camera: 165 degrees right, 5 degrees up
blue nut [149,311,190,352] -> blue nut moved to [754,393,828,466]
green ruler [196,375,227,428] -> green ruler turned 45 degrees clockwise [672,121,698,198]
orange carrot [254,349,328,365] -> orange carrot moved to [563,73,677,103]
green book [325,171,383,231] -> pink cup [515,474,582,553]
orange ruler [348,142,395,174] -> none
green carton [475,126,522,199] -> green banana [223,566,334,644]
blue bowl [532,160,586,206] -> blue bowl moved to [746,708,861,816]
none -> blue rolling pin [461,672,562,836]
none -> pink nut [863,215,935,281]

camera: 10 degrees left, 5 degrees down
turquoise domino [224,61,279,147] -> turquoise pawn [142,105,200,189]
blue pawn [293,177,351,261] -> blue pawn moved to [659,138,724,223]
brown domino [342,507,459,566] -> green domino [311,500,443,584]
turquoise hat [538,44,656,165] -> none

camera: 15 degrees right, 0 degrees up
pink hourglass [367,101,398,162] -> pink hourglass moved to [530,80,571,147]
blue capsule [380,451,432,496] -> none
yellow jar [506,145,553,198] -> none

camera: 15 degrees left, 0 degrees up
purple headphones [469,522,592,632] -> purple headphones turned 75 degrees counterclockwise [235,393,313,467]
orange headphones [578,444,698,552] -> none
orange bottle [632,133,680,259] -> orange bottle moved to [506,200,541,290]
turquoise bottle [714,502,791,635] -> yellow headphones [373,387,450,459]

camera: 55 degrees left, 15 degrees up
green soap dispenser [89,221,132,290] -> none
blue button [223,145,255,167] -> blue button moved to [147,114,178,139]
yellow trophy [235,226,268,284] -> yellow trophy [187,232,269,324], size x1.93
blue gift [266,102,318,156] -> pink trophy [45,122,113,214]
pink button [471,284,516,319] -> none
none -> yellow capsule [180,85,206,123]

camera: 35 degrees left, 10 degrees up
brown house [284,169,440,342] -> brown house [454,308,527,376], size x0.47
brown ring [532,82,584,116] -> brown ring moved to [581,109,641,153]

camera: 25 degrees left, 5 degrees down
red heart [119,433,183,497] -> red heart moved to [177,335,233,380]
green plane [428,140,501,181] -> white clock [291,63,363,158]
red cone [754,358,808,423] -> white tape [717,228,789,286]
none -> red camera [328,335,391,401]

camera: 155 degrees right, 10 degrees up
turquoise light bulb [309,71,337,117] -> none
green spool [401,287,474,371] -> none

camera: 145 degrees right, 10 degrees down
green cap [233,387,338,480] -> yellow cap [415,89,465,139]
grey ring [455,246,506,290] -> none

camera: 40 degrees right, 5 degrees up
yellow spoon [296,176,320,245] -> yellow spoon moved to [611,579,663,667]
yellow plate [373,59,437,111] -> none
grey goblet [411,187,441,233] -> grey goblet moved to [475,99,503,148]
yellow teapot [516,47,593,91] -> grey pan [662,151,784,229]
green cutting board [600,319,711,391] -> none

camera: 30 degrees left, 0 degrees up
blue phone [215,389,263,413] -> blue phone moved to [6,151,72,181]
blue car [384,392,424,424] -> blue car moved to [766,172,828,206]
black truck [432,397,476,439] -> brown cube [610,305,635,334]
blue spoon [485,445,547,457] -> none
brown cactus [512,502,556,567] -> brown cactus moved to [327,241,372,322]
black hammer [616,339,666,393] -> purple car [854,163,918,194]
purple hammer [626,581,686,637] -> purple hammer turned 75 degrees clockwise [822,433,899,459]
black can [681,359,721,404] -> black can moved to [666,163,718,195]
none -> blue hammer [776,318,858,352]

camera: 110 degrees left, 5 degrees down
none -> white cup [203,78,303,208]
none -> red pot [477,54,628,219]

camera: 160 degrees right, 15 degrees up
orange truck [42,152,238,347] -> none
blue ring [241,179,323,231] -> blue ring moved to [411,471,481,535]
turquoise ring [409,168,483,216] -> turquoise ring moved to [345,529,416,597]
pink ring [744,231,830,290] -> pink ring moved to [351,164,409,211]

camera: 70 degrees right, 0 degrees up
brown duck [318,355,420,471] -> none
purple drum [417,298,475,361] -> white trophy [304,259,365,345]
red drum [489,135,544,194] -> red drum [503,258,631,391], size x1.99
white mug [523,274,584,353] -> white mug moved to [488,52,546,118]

- **PROBLEM STATEMENT**: Reproduce exactly the first line of the listing and every line after it, through the one containing "brown house [284,169,440,342]". Nothing else belongs in the output.

- **RESULT OF THIS TASK**:
camera: 165 degrees right, 5 degrees up
blue nut [149,311,190,352] -> blue nut moved to [754,393,828,466]
green ruler [196,375,227,428] -> green ruler turned 45 degrees clockwise [672,121,698,198]
orange carrot [254,349,328,365] -> orange carrot moved to [563,73,677,103]
green book [325,171,383,231] -> pink cup [515,474,582,553]
orange ruler [348,142,395,174] -> none
green carton [475,126,522,199] -> green banana [223,566,334,644]
blue bowl [532,160,586,206] -> blue bowl moved to [746,708,861,816]
none -> blue rolling pin [461,672,562,836]
none -> pink nut [863,215,935,281]

camera: 10 degrees left, 5 degrees down
turquoise domino [224,61,279,147] -> turquoise pawn [142,105,200,189]
blue pawn [293,177,351,261] -> blue pawn moved to [659,138,724,223]
brown domino [342,507,459,566] -> green domino [311,500,443,584]
turquoise hat [538,44,656,165] -> none

camera: 15 degrees right, 0 degrees up
pink hourglass [367,101,398,162] -> pink hourglass moved to [530,80,571,147]
blue capsule [380,451,432,496] -> none
yellow jar [506,145,553,198] -> none

camera: 15 degrees left, 0 degrees up
purple headphones [469,522,592,632] -> purple headphones turned 75 degrees counterclockwise [235,393,313,467]
orange headphones [578,444,698,552] -> none
orange bottle [632,133,680,259] -> orange bottle moved to [506,200,541,290]
turquoise bottle [714,502,791,635] -> yellow headphones [373,387,450,459]

camera: 55 degrees left, 15 degrees up
green soap dispenser [89,221,132,290] -> none
blue button [223,145,255,167] -> blue button moved to [147,114,178,139]
yellow trophy [235,226,268,284] -> yellow trophy [187,232,269,324], size x1.93
blue gift [266,102,318,156] -> pink trophy [45,122,113,214]
pink button [471,284,516,319] -> none
none -> yellow capsule [180,85,206,123]

camera: 35 degrees left, 10 degrees up
brown house [284,169,440,342] -> brown house [454,308,527,376], size x0.47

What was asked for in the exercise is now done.